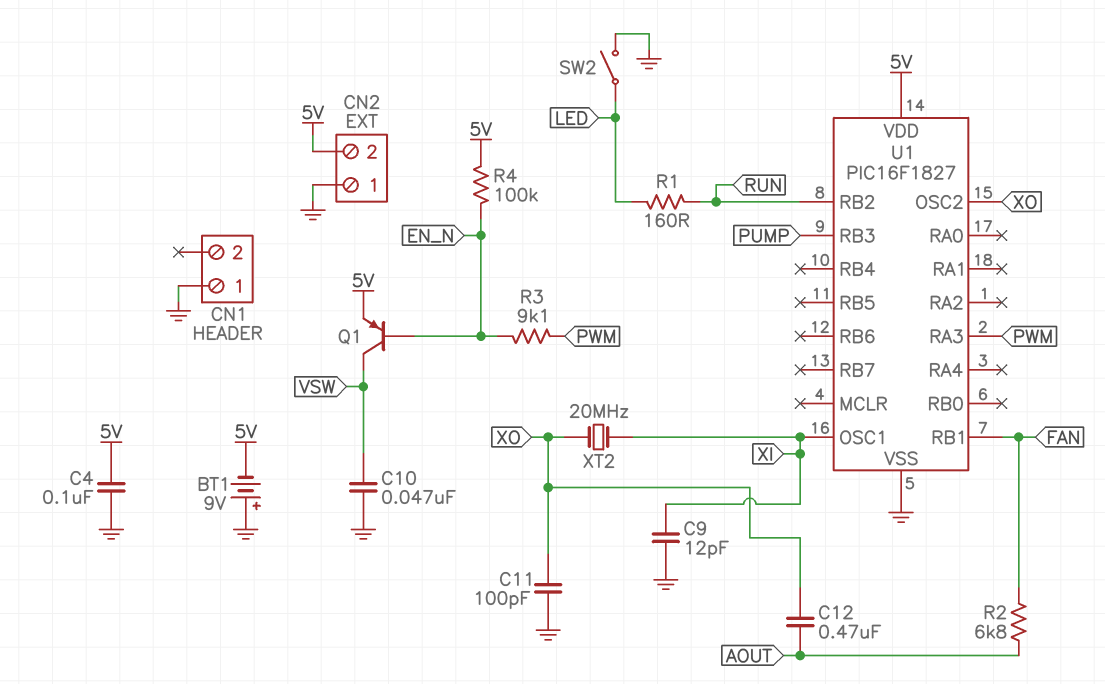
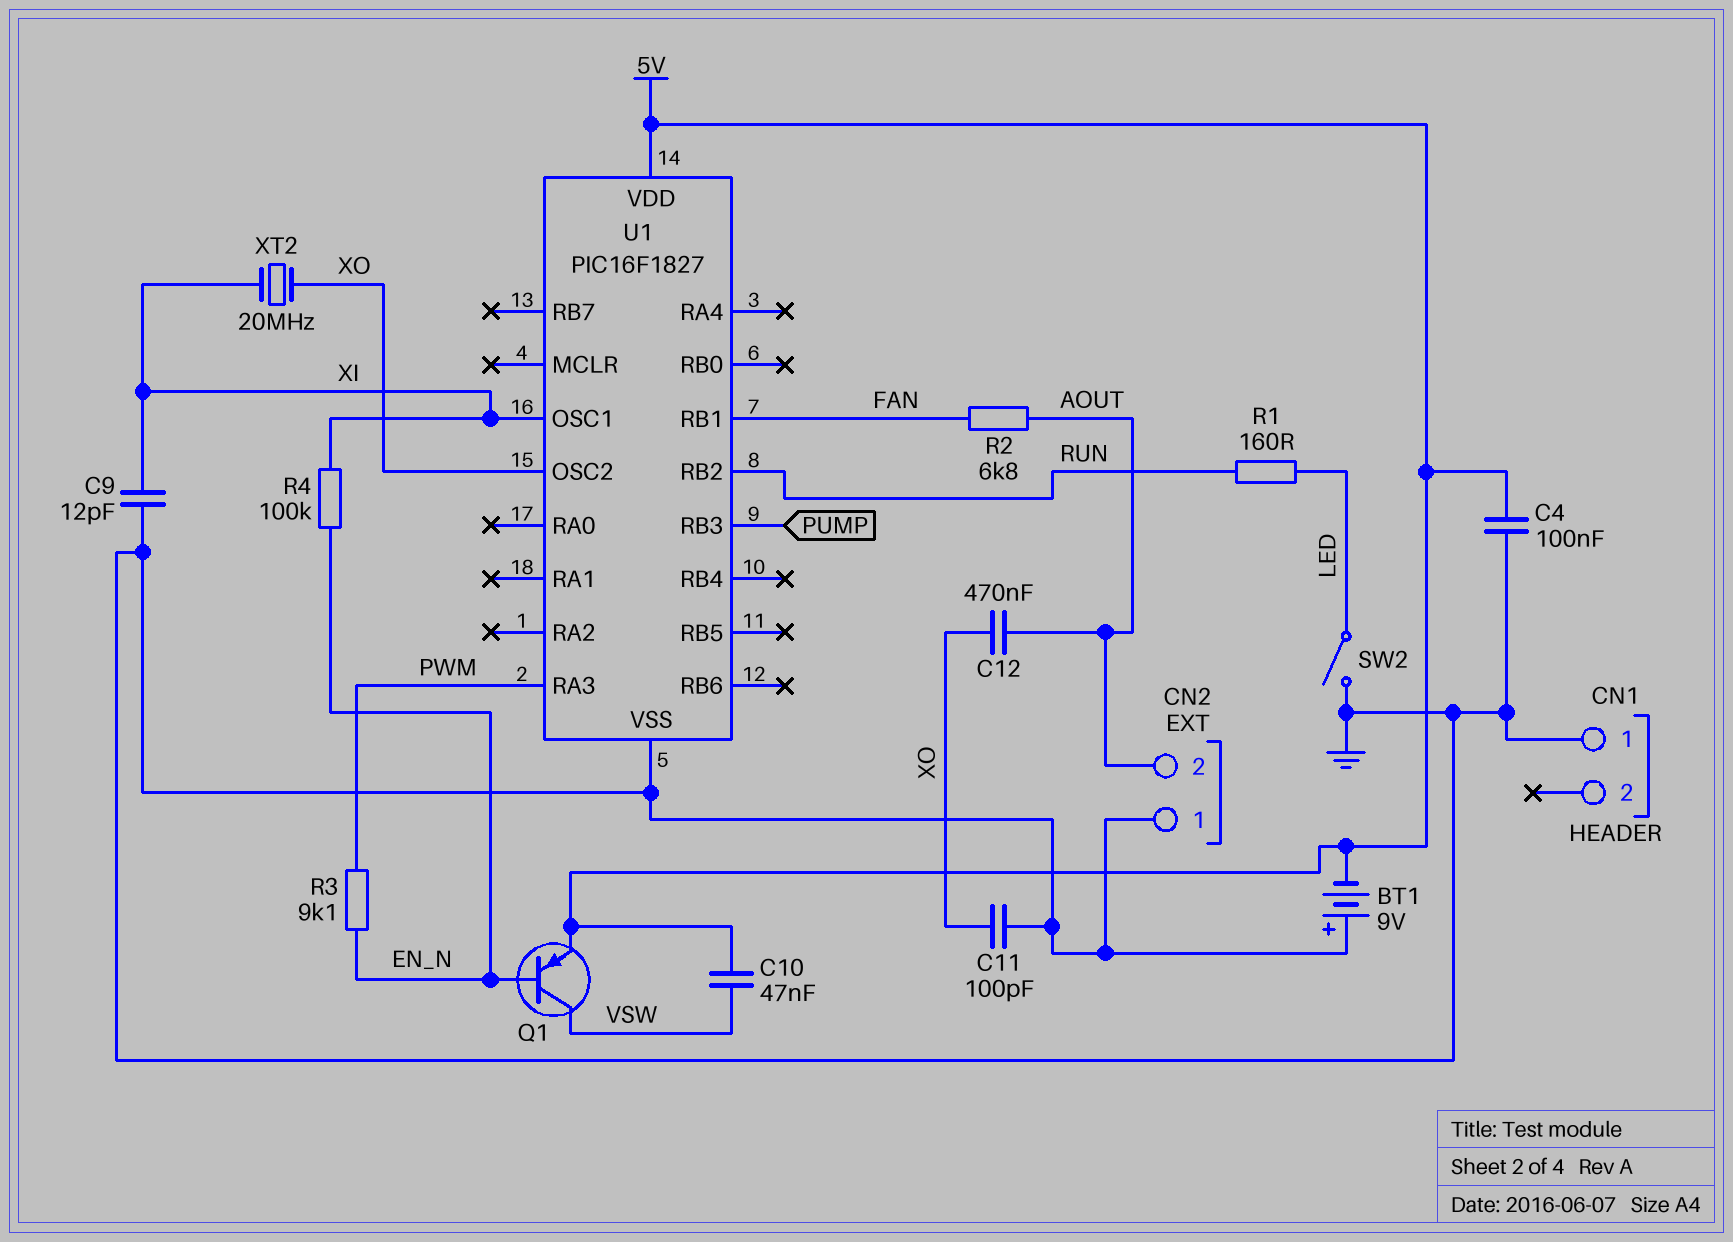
C10: 47nF (GND, VSW) -> 47nF (5V, VSW)
CN2 pin 2: 5V -> AOUT
R4: 100k (5V, EN_N) -> 100k (EN_N, XI)

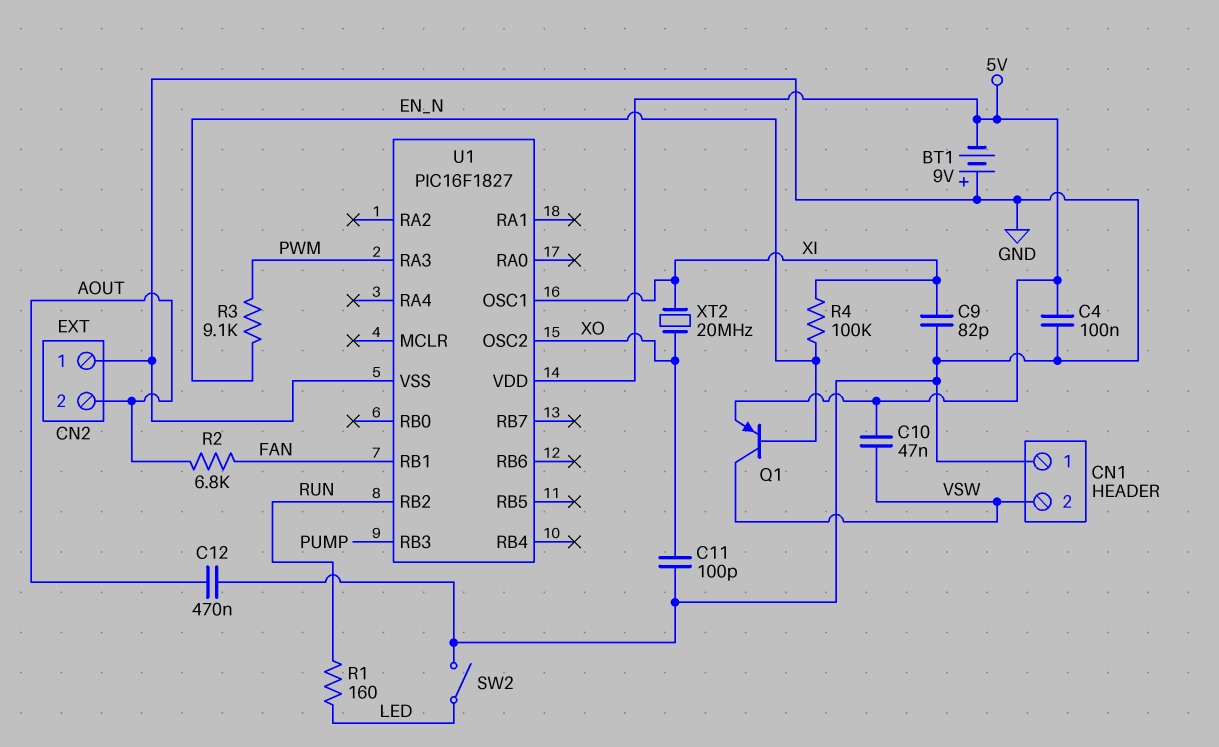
C9: 12pF (GND, XI) -> 82pF (GND, XI)
C12: 470nF (AOUT, XO) -> 470nF (AOUT, GND)
CN1 pin 2: none -> VSW

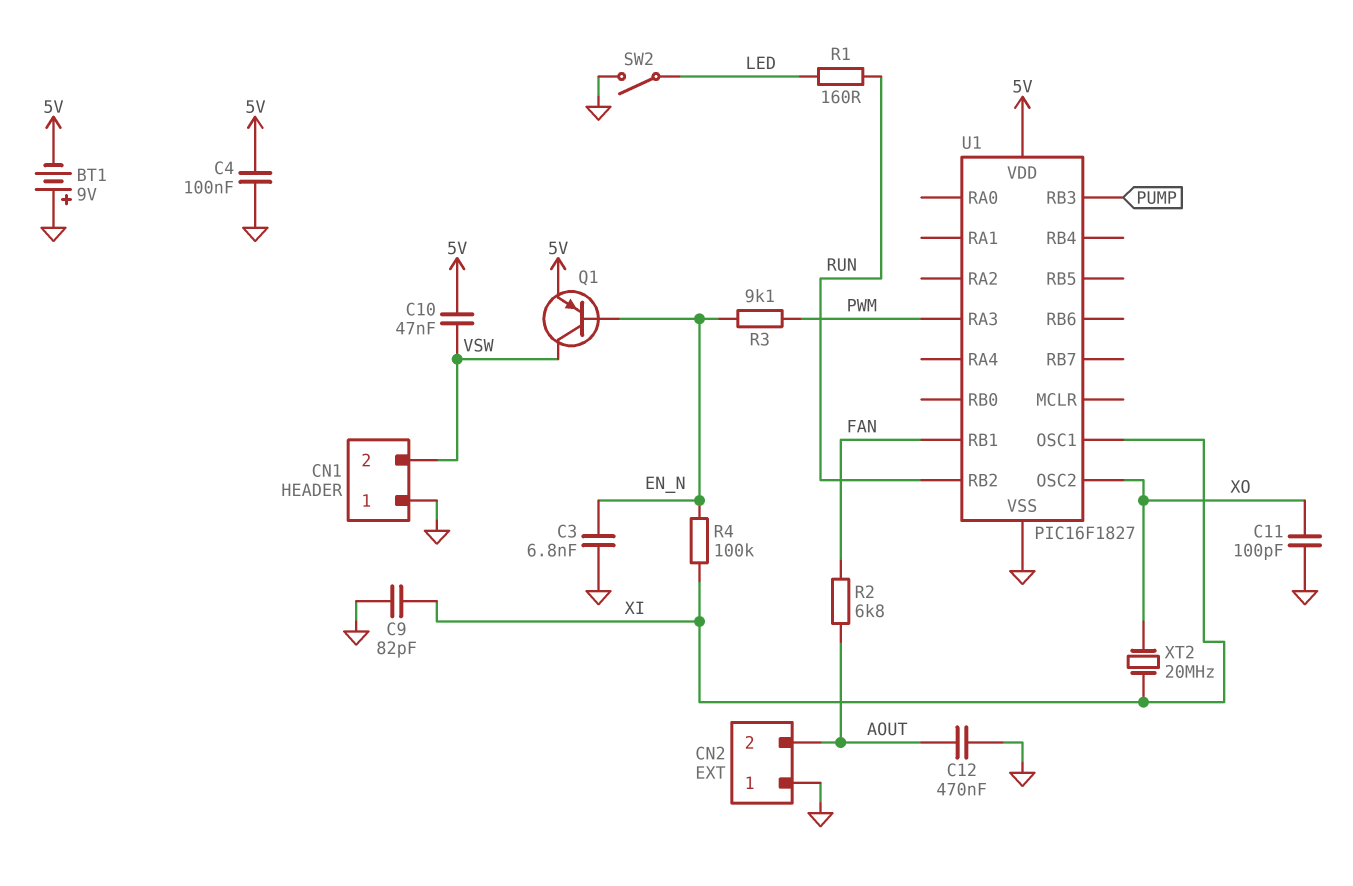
C3: none -> 6.8nF (EN_N, GND)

TASK STATEMENT
Please print the data above in its entirety, exactly, but without any picture.

SOLUTION
C10: 47nF (GND, VSW) -> 47nF (5V, VSW)
CN2 pin 2: 5V -> AOUT
R4: 100k (5V, EN_N) -> 100k (EN_N, XI)

C9: 12pF (GND, XI) -> 82pF (GND, XI)
C12: 470nF (AOUT, XO) -> 470nF (AOUT, GND)
CN1 pin 2: none -> VSW

C3: none -> 6.8nF (EN_N, GND)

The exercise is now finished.